### Aim of the exercise
The data below contains pictures, which are to be skipped; the lines starting at the line with "pink star: (300, 232)" and ending at the line with "pink L-shape: (236, 212)" are to be output exactly, both ends included.
* * * * * * *
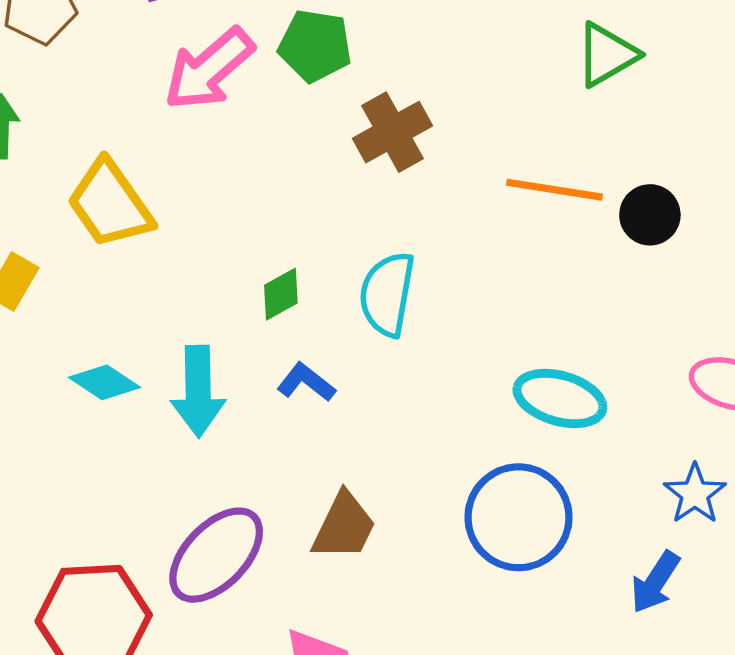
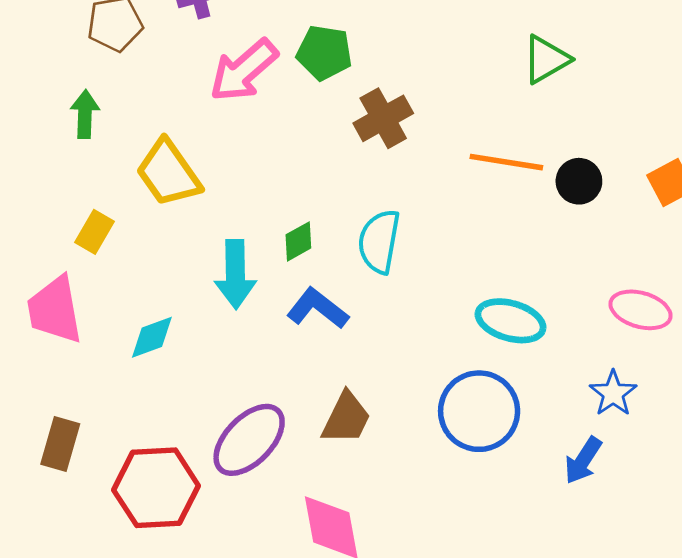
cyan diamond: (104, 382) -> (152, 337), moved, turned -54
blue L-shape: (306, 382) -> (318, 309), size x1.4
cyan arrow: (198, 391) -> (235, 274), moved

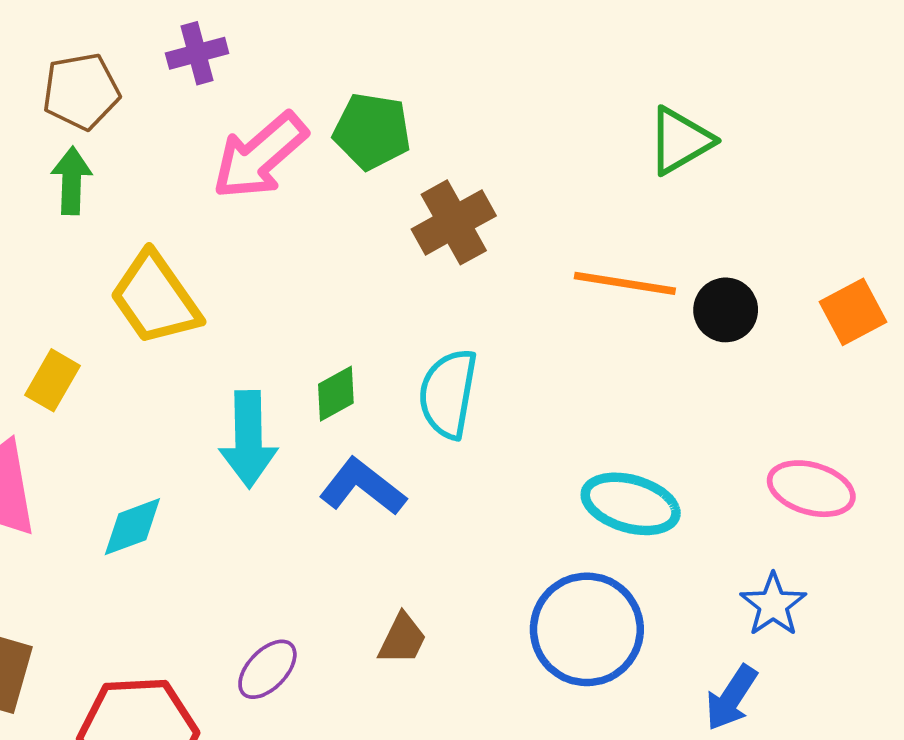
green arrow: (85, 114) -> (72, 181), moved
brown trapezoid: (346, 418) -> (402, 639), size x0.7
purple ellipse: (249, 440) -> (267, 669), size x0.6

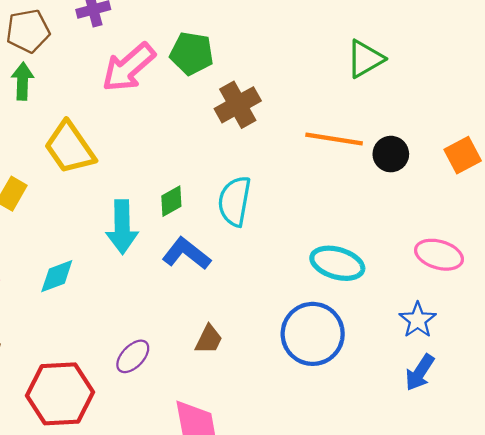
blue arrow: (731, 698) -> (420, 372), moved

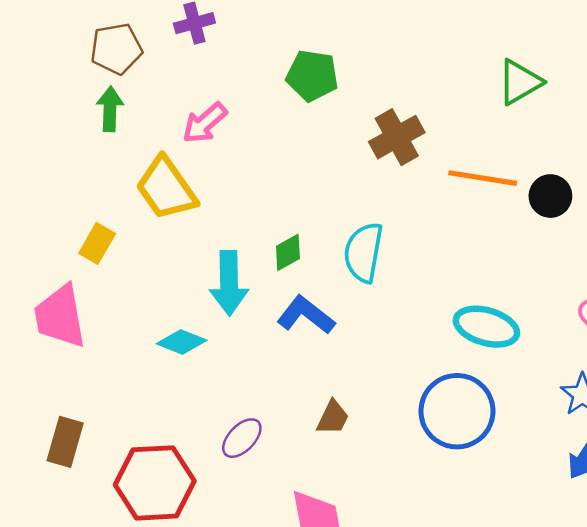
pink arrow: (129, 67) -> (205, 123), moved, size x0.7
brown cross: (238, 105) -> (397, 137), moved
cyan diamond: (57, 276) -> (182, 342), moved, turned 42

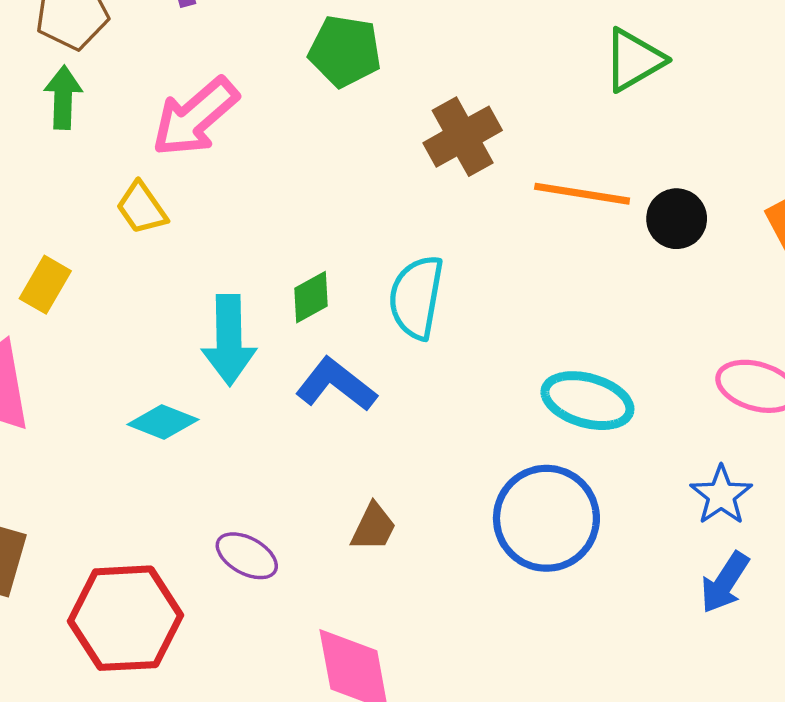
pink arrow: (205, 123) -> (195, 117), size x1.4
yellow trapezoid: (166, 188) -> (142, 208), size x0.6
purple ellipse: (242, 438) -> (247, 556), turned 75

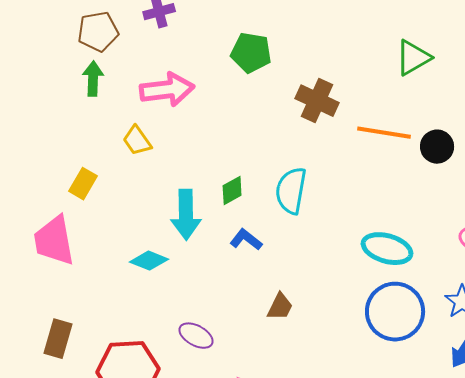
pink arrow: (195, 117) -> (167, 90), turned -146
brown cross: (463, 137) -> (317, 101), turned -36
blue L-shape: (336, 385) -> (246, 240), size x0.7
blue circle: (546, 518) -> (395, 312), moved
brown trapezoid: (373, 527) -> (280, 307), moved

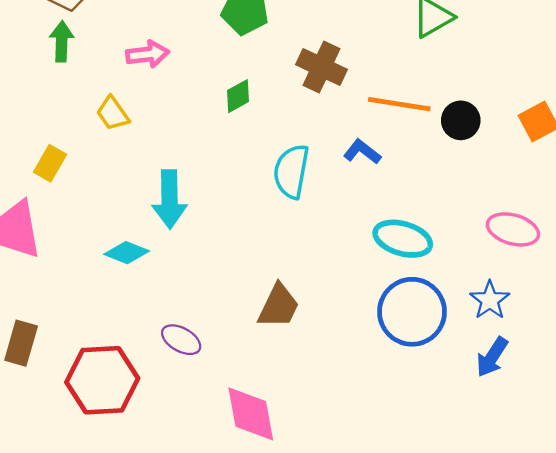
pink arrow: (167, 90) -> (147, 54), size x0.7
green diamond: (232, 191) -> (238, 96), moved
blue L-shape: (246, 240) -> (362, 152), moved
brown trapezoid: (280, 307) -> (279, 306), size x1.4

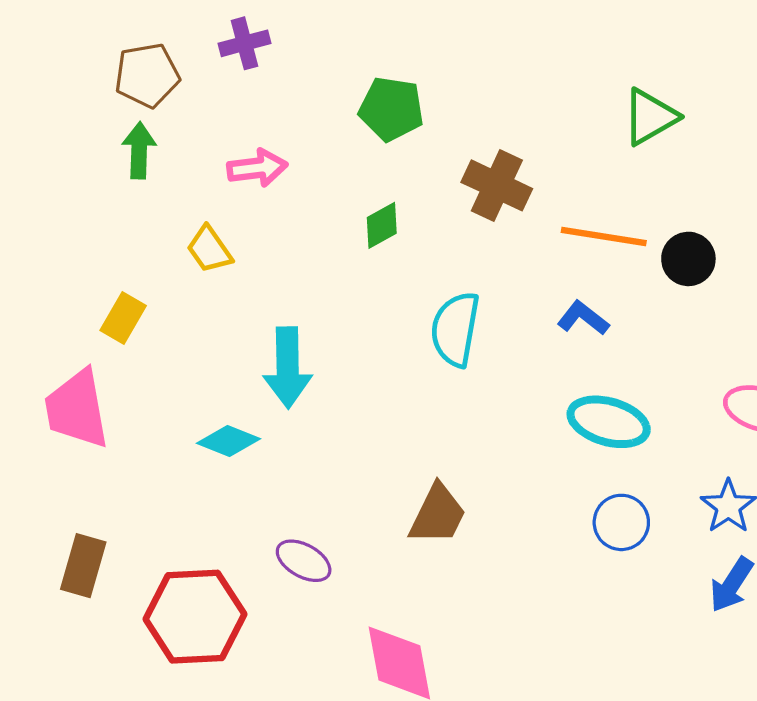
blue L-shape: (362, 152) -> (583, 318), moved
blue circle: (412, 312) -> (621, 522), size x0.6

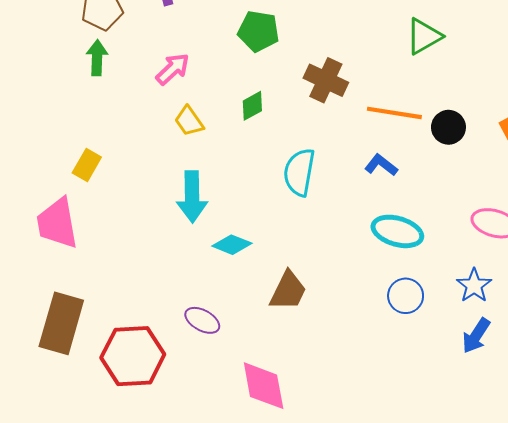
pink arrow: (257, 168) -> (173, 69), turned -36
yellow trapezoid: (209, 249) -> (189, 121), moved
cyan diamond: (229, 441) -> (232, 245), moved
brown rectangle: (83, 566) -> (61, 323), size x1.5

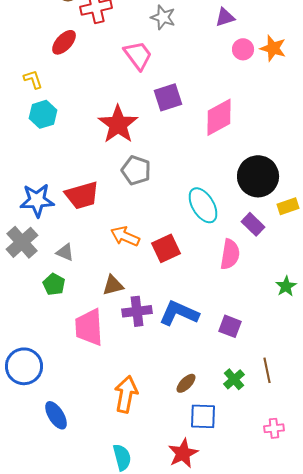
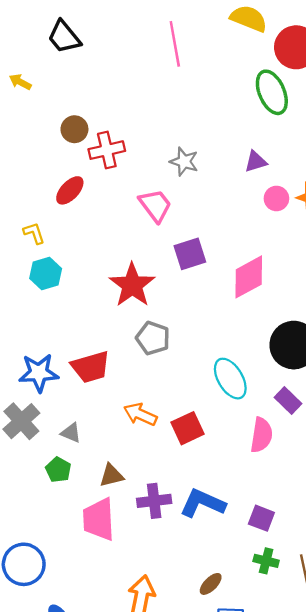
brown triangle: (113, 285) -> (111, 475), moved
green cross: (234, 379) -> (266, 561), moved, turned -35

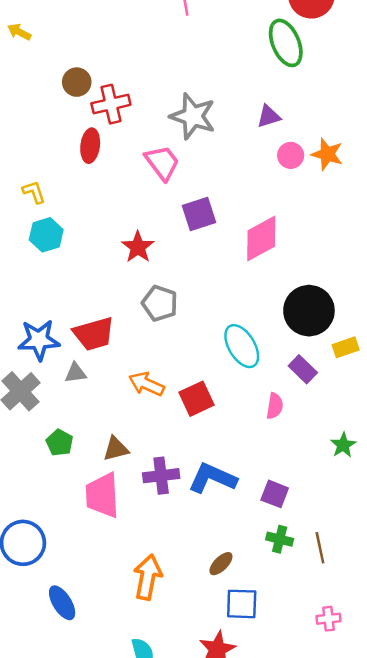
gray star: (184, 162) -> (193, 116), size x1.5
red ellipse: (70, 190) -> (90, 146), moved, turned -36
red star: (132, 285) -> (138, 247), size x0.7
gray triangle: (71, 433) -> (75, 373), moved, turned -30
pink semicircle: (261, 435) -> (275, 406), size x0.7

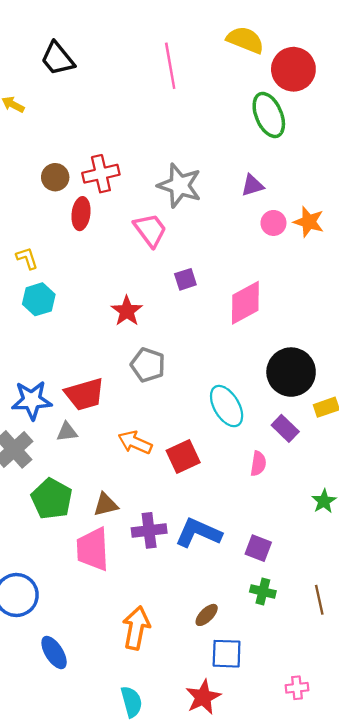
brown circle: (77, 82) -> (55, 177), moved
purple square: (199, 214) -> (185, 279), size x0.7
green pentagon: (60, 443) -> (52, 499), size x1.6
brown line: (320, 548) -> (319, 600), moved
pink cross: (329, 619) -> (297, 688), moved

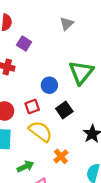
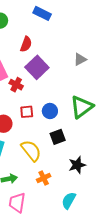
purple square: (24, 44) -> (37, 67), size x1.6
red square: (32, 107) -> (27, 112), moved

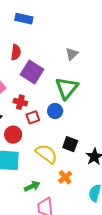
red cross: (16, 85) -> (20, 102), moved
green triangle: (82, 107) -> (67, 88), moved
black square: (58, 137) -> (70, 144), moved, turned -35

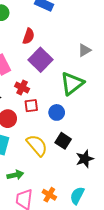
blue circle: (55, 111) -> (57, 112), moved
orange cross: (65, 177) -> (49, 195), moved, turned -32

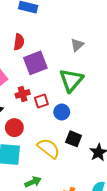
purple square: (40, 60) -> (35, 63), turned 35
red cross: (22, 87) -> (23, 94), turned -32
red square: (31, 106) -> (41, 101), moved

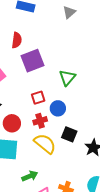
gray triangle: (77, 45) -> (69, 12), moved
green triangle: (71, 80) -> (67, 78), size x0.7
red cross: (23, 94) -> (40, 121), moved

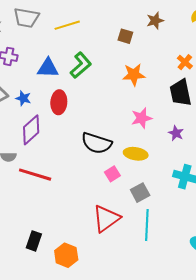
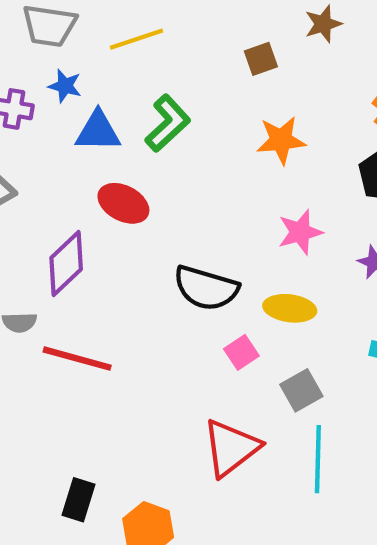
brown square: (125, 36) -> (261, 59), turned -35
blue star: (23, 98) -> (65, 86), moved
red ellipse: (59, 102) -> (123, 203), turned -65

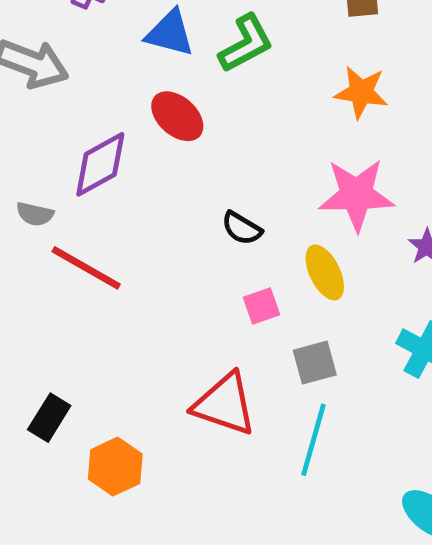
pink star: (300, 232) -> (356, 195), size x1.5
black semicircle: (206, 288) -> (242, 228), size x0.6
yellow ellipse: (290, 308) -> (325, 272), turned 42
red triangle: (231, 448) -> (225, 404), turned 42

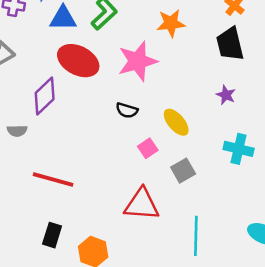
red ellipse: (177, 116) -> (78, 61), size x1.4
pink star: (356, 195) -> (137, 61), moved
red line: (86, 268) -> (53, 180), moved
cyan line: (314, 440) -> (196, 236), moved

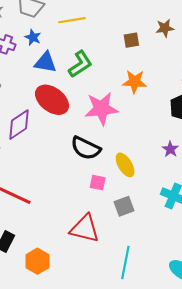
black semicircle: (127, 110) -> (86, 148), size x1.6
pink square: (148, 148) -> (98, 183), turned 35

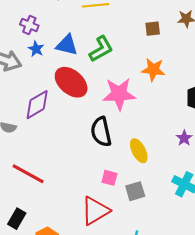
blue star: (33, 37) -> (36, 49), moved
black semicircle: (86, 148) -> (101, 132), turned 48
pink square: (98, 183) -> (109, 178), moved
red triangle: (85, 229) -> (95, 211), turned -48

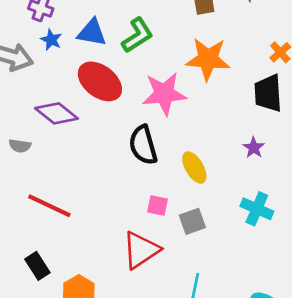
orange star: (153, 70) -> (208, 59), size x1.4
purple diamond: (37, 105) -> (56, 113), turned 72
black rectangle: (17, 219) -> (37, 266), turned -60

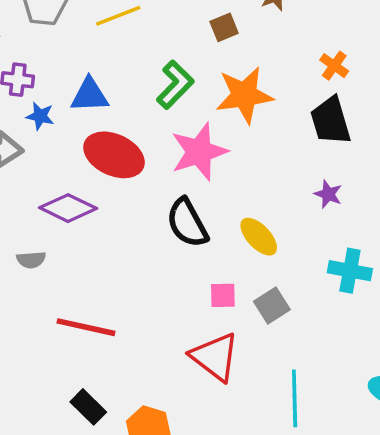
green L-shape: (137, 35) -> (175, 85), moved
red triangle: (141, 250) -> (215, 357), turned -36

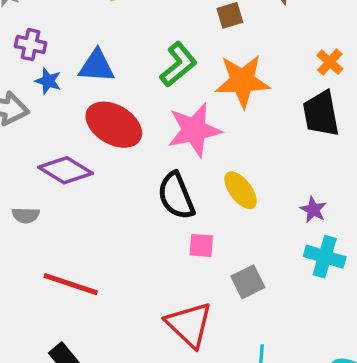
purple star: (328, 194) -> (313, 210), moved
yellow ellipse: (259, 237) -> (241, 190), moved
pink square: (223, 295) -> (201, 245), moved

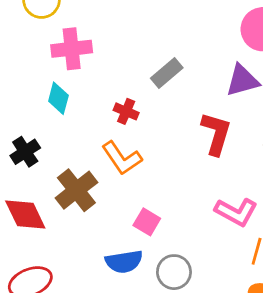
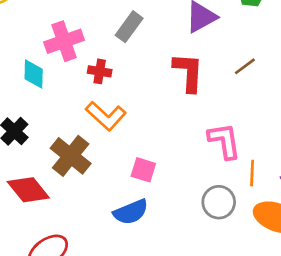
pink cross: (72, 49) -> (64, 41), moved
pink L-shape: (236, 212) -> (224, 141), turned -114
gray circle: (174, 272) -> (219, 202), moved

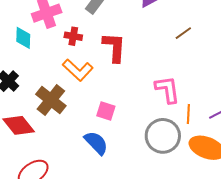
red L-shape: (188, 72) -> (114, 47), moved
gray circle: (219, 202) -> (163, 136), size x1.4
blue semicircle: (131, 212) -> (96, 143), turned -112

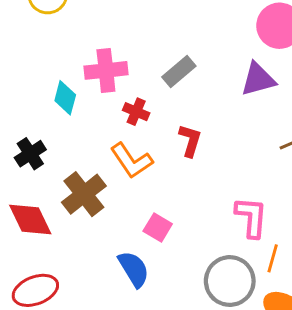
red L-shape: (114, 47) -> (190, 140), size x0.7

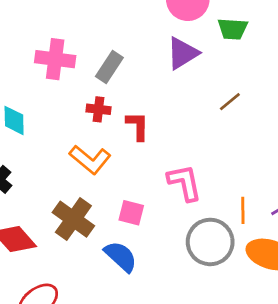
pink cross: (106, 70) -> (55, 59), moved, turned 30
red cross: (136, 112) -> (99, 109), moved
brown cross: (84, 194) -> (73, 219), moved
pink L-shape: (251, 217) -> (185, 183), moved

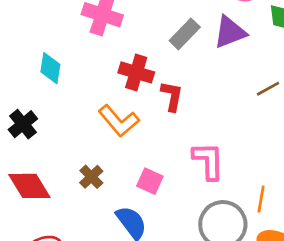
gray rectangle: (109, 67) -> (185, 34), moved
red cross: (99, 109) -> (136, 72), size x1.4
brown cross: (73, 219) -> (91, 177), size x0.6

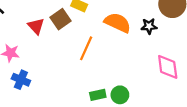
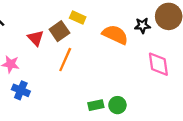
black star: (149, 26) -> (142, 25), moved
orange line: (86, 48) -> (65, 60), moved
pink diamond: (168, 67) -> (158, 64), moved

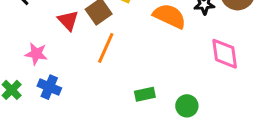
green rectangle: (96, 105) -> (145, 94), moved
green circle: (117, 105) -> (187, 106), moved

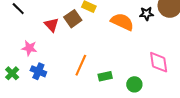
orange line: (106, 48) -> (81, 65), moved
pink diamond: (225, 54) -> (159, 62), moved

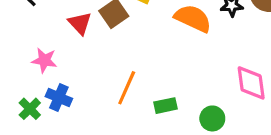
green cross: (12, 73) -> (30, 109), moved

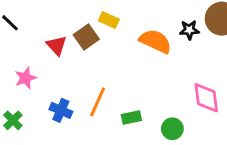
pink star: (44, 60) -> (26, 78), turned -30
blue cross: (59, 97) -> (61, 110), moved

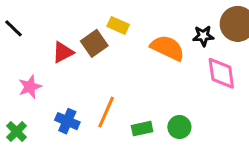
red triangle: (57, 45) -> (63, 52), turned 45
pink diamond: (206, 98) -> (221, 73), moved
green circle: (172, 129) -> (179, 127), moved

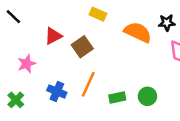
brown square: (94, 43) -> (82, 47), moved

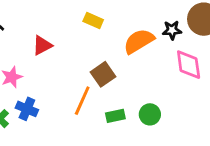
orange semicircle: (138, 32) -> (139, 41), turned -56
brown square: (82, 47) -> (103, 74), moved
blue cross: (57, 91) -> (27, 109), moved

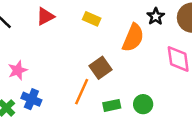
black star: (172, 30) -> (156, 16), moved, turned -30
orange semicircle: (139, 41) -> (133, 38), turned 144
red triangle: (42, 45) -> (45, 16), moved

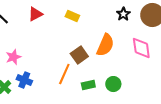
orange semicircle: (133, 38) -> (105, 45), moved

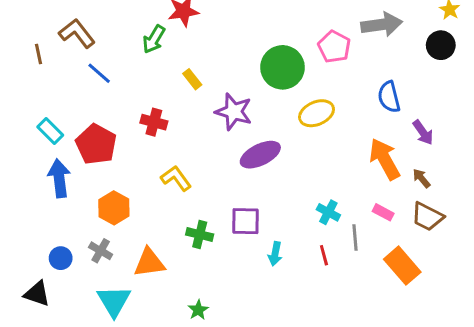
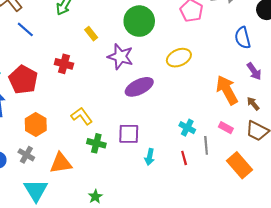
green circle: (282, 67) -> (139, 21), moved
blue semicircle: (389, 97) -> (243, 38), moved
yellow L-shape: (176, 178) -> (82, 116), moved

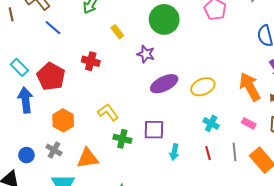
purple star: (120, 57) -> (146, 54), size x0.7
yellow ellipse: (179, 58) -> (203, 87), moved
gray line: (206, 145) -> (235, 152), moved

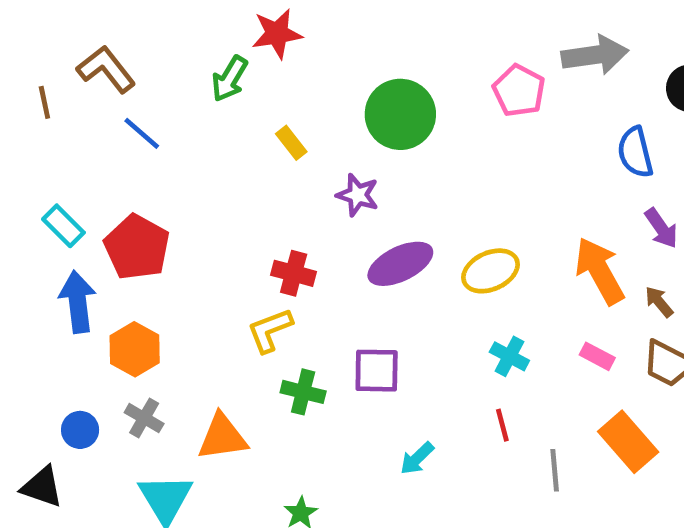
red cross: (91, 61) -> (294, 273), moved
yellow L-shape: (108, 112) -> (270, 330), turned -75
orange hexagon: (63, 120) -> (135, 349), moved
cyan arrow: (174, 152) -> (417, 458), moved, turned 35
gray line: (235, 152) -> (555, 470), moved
* * * * * * *
### Answer to this exercise
pink star: (300, 232) -> (356, 195), size x1.5
black semicircle: (206, 288) -> (242, 228), size x0.6
yellow ellipse: (290, 308) -> (325, 272), turned 42
red triangle: (231, 448) -> (225, 404), turned 42

red ellipse: (177, 116) -> (78, 61), size x1.4
pink star: (356, 195) -> (137, 61), moved
red line: (86, 268) -> (53, 180), moved
cyan line: (314, 440) -> (196, 236), moved

black semicircle: (127, 110) -> (86, 148), size x1.6
pink square: (148, 148) -> (98, 183), turned 35

blue star: (33, 37) -> (36, 49), moved
black semicircle: (86, 148) -> (101, 132), turned 48
pink square: (98, 183) -> (109, 178), moved
red triangle: (85, 229) -> (95, 211), turned -48

orange star: (153, 70) -> (208, 59), size x1.4
purple diamond: (37, 105) -> (56, 113), turned 72
black rectangle: (17, 219) -> (37, 266), turned -60

green L-shape: (137, 35) -> (175, 85), moved
red triangle: (141, 250) -> (215, 357), turned -36

purple star: (328, 194) -> (313, 210), moved
yellow ellipse: (259, 237) -> (241, 190), moved
pink square: (223, 295) -> (201, 245), moved

pink cross: (72, 49) -> (64, 41), moved
pink L-shape: (236, 212) -> (224, 141), turned -114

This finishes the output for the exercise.